◆ What the exercise asks
Go to the line in the entries below that holds "camera: 20 degrees left, 5 degrees down" and repeat exactly from there through the line that holds "(790, 402) = (523, 258): yellow", inclusive.

◆ Object state change records

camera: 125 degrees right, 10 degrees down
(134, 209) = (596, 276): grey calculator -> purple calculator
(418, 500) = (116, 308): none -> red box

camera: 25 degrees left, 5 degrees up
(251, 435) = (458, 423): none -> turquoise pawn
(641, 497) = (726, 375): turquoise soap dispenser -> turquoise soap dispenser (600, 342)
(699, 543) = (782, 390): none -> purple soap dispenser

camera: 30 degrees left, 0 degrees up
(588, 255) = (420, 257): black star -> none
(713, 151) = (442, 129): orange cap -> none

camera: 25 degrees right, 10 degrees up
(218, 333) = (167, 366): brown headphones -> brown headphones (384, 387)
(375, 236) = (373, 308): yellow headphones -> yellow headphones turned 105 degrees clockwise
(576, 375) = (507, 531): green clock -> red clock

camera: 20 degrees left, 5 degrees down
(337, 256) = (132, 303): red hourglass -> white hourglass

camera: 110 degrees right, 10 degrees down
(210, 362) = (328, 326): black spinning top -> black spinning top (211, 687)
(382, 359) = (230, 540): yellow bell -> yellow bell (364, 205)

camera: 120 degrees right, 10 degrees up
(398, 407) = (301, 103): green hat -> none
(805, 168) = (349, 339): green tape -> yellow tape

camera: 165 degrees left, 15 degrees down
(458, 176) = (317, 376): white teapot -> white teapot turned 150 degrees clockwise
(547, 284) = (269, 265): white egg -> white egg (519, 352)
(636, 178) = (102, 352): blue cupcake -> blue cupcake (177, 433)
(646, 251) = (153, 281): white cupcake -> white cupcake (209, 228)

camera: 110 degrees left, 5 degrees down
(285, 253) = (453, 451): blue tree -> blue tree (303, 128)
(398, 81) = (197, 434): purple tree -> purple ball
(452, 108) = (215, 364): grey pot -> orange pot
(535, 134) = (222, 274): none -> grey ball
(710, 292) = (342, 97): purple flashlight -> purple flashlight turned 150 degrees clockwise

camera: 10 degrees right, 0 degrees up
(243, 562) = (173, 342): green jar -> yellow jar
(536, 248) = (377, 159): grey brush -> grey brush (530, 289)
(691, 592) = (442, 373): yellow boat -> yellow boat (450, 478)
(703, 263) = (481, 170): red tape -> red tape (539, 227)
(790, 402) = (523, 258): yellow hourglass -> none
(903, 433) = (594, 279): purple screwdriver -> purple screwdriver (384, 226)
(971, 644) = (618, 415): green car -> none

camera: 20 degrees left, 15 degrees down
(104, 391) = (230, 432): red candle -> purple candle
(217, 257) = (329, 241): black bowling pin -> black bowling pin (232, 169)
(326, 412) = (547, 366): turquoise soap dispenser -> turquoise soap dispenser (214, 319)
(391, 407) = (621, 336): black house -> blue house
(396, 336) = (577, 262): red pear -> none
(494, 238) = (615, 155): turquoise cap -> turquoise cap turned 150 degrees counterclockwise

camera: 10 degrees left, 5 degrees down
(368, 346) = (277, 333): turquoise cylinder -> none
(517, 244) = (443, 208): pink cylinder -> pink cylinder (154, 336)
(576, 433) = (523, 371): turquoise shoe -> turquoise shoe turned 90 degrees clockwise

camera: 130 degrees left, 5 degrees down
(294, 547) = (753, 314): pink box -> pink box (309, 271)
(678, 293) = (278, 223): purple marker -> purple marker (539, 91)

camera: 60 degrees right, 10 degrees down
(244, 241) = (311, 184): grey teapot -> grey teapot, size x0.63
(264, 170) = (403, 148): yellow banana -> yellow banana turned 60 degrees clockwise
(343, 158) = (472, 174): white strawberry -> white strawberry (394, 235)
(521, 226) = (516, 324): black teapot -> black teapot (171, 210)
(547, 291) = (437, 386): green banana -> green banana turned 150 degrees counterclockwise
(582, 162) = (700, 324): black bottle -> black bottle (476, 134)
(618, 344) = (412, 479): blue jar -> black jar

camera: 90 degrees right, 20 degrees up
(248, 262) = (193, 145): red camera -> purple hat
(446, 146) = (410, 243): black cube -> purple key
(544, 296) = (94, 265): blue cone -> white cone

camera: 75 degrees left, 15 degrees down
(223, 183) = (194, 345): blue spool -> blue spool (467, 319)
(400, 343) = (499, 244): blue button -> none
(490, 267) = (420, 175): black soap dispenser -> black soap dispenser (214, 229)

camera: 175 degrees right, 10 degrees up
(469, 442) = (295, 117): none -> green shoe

◆ Worked solution
camera: 20 degrees left, 5 degrees down
(337, 256) = (132, 303): red hourglass -> white hourglass

camera: 110 degrees right, 10 degrees down
(210, 362) = (328, 326): black spinning top -> black spinning top (211, 687)
(382, 359) = (230, 540): yellow bell -> yellow bell (364, 205)

camera: 120 degrees right, 10 degrees up
(398, 407) = (301, 103): green hat -> none
(805, 168) = (349, 339): green tape -> yellow tape

camera: 165 degrees left, 15 degrees down
(458, 176) = (317, 376): white teapot -> white teapot turned 150 degrees clockwise
(547, 284) = (269, 265): white egg -> white egg (519, 352)
(636, 178) = (102, 352): blue cupcake -> blue cupcake (177, 433)
(646, 251) = (153, 281): white cupcake -> white cupcake (209, 228)

camera: 110 degrees left, 5 degrees down
(285, 253) = (453, 451): blue tree -> blue tree (303, 128)
(398, 81) = (197, 434): purple tree -> purple ball
(452, 108) = (215, 364): grey pot -> orange pot
(535, 134) = (222, 274): none -> grey ball
(710, 292) = (342, 97): purple flashlight -> purple flashlight turned 150 degrees clockwise

camera: 10 degrees right, 0 degrees up
(243, 562) = (173, 342): green jar -> yellow jar
(536, 248) = (377, 159): grey brush -> grey brush (530, 289)
(691, 592) = (442, 373): yellow boat -> yellow boat (450, 478)
(703, 263) = (481, 170): red tape -> red tape (539, 227)
(790, 402) = (523, 258): yellow hourglass -> none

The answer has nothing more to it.